- Data in this exercise
=-=-=
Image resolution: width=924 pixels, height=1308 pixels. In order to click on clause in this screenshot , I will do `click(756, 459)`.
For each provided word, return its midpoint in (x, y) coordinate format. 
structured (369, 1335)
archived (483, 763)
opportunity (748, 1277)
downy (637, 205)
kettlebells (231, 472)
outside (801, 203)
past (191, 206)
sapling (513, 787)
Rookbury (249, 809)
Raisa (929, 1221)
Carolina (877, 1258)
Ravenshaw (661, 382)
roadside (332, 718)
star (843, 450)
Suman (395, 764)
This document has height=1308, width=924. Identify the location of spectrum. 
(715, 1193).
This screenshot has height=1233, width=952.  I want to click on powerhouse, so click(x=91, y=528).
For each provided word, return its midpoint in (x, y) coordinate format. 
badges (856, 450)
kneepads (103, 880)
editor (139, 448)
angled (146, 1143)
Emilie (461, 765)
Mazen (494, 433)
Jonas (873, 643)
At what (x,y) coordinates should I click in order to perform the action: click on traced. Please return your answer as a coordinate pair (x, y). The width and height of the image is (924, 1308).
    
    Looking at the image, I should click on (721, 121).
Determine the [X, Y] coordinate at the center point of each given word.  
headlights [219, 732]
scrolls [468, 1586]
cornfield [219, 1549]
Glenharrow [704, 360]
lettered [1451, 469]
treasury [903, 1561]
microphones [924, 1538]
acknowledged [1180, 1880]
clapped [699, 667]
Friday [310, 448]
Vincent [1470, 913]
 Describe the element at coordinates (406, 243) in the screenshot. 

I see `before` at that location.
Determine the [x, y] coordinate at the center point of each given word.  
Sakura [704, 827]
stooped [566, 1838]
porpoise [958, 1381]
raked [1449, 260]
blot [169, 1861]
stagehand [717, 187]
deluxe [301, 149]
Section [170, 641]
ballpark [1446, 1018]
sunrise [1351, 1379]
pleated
=-=-=
- Directions
Please rewrite the listing above, changing each "midpoint" to "center" and keeping everything else the same.

- Response for this exercise
Image resolution: width=924 pixels, height=1308 pixels. In order to click on clause in this screenshot , I will do `click(756, 459)`.
For each provided word, return its center in (x, y) coordinate format. 
structured (369, 1335)
archived (483, 763)
opportunity (748, 1277)
downy (637, 205)
kettlebells (231, 472)
outside (801, 203)
past (191, 206)
sapling (513, 787)
Rookbury (249, 809)
Raisa (929, 1221)
Carolina (877, 1258)
Ravenshaw (661, 382)
roadside (332, 718)
star (843, 450)
Suman (395, 764)
This document has height=1308, width=924. Identify the location of spectrum. 
(715, 1193).
This screenshot has height=1233, width=952.  I want to click on powerhouse, so click(x=91, y=528).
For each provided word, return its center in (x, y) coordinate format. 
badges (856, 450)
kneepads (103, 880)
editor (139, 448)
angled (146, 1143)
Emilie (461, 765)
Mazen (494, 433)
Jonas (873, 643)
At what (x,y) coordinates should I click in order to perform the action: click on traced. Please return your answer as a coordinate pair (x, y). The width and height of the image is (924, 1308).
    
    Looking at the image, I should click on (721, 121).
Determine the [X, Y] coordinate at the center point of each given word.  
headlights [219, 732]
scrolls [468, 1586]
cornfield [219, 1549]
Glenharrow [704, 360]
lettered [1451, 469]
treasury [903, 1561]
microphones [924, 1538]
acknowledged [1180, 1880]
clapped [699, 667]
Friday [310, 448]
Vincent [1470, 913]
 Describe the element at coordinates (406, 243) in the screenshot. 

I see `before` at that location.
Determine the [x, y] coordinate at the center point of each given word.  
Sakura [704, 827]
stooped [566, 1838]
porpoise [958, 1381]
raked [1449, 260]
blot [169, 1861]
stagehand [717, 187]
deluxe [301, 149]
Section [170, 641]
ballpark [1446, 1018]
sunrise [1351, 1379]
pleated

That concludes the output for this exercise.